**Problem to work on:** In the material below, find the line with "pink camera: 12 -> 11" and the line with "red fish: 11 -> 9". Output exactly those two lines and all lines between them, leaving out pictures.
Start of Data to process
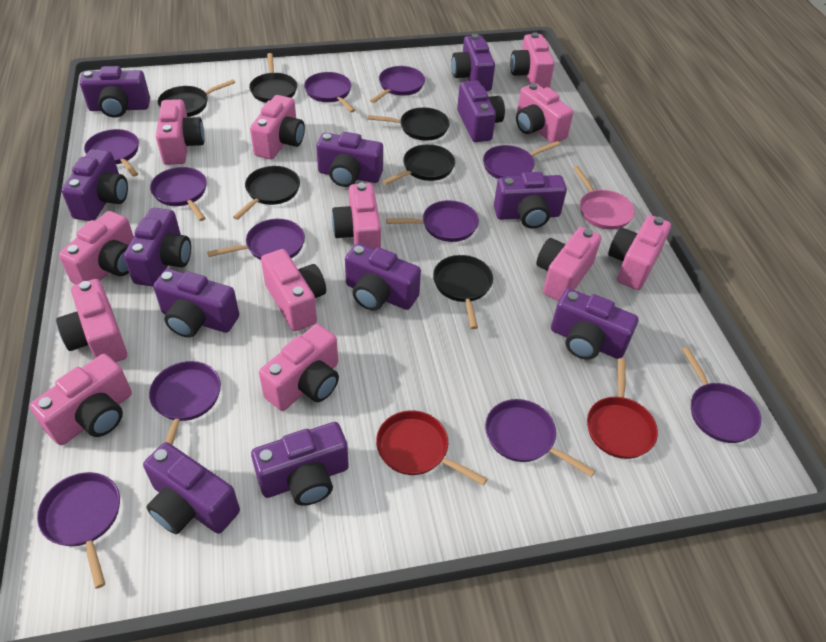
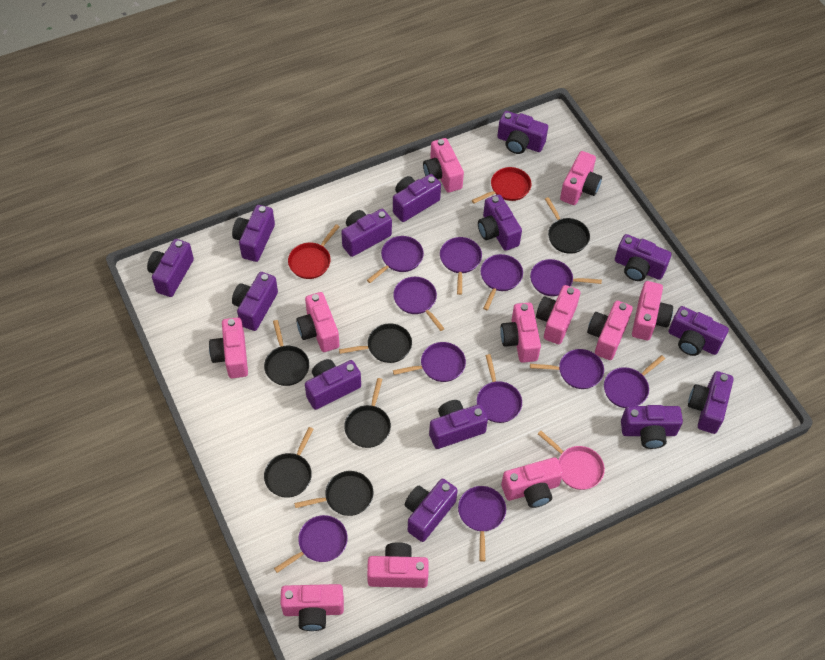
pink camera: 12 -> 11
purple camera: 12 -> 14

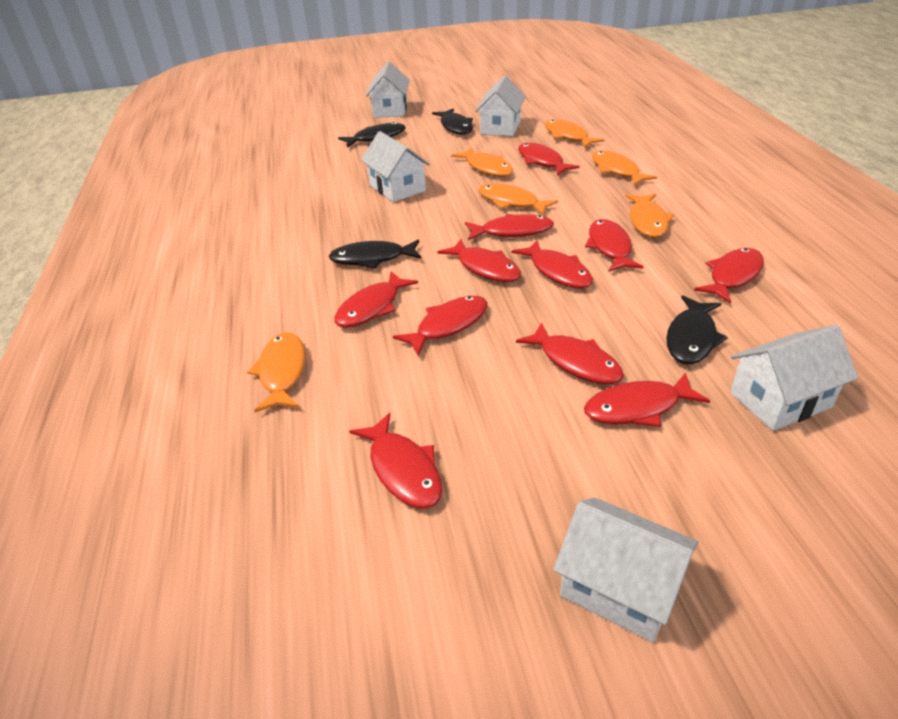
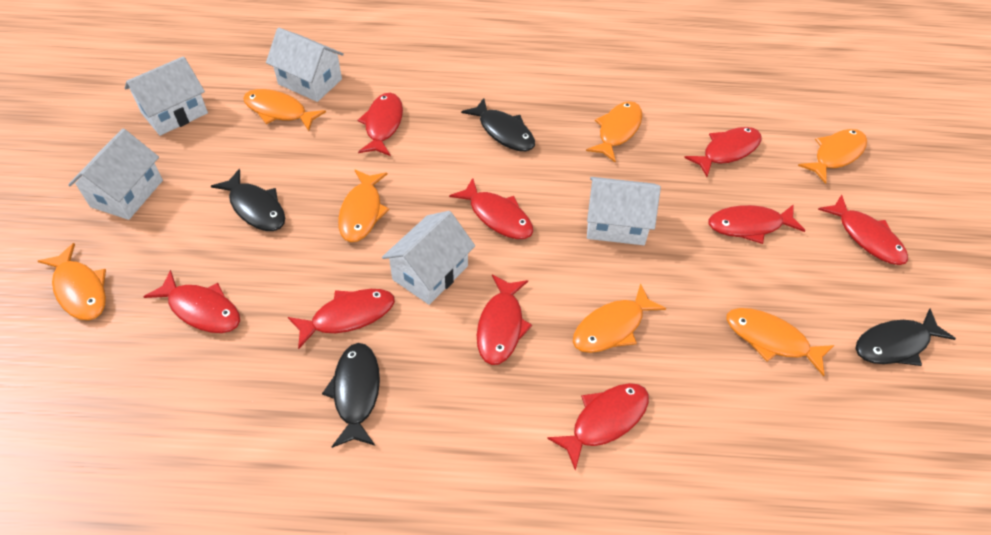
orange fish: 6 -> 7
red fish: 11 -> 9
End of Data to process
Start of Data to process
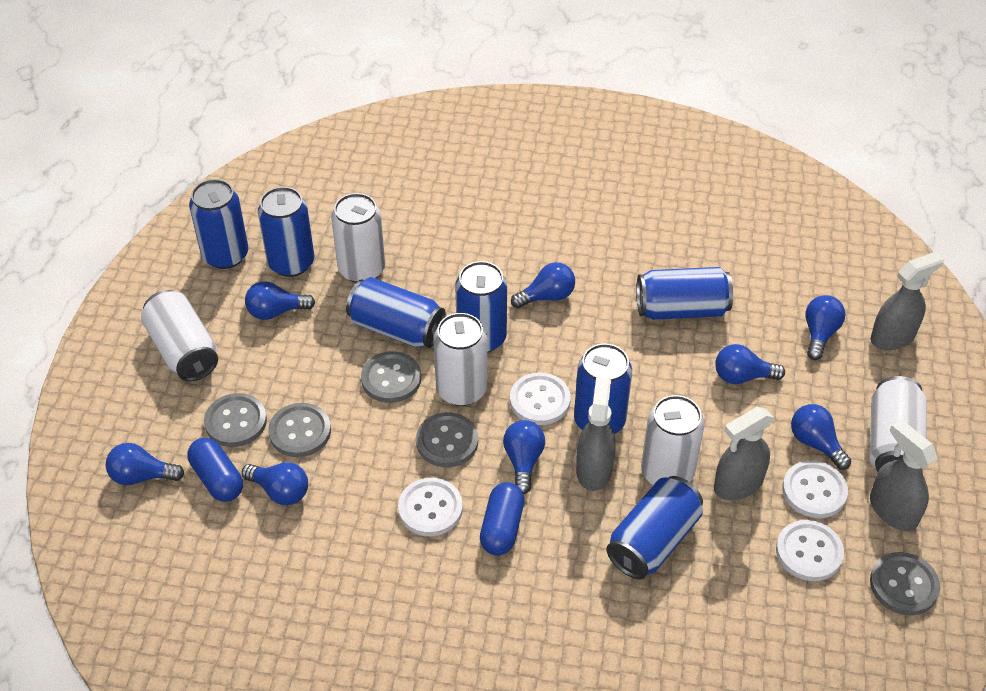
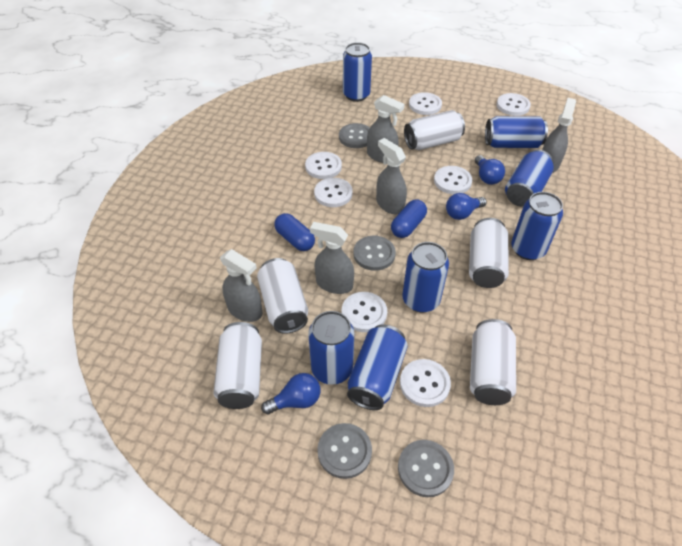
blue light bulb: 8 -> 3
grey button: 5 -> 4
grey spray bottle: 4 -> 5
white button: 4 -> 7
End of Data to process
Start of Data to process
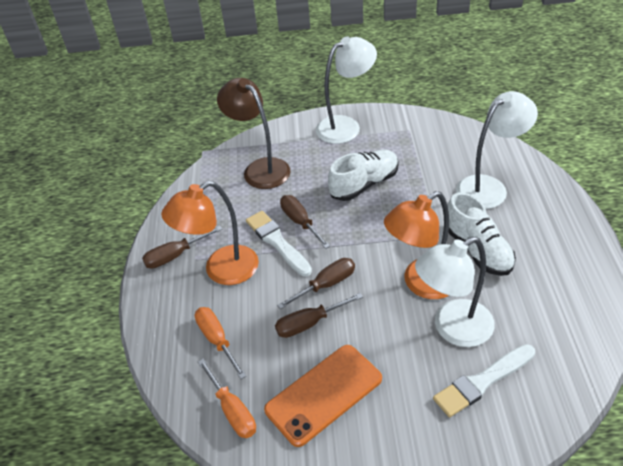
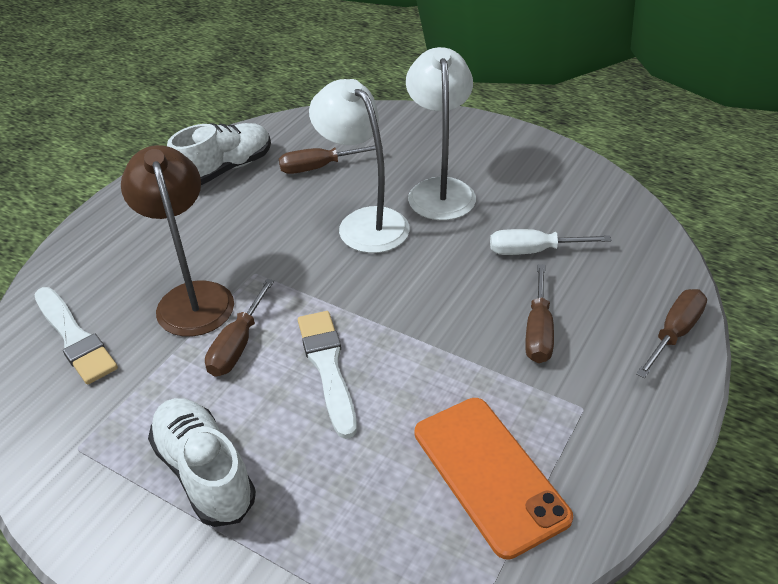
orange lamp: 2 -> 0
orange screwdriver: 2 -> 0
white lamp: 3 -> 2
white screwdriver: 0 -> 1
End of Data to process
**Your solution:**
pink camera: 12 -> 11
purple camera: 12 -> 14

orange fish: 6 -> 7
red fish: 11 -> 9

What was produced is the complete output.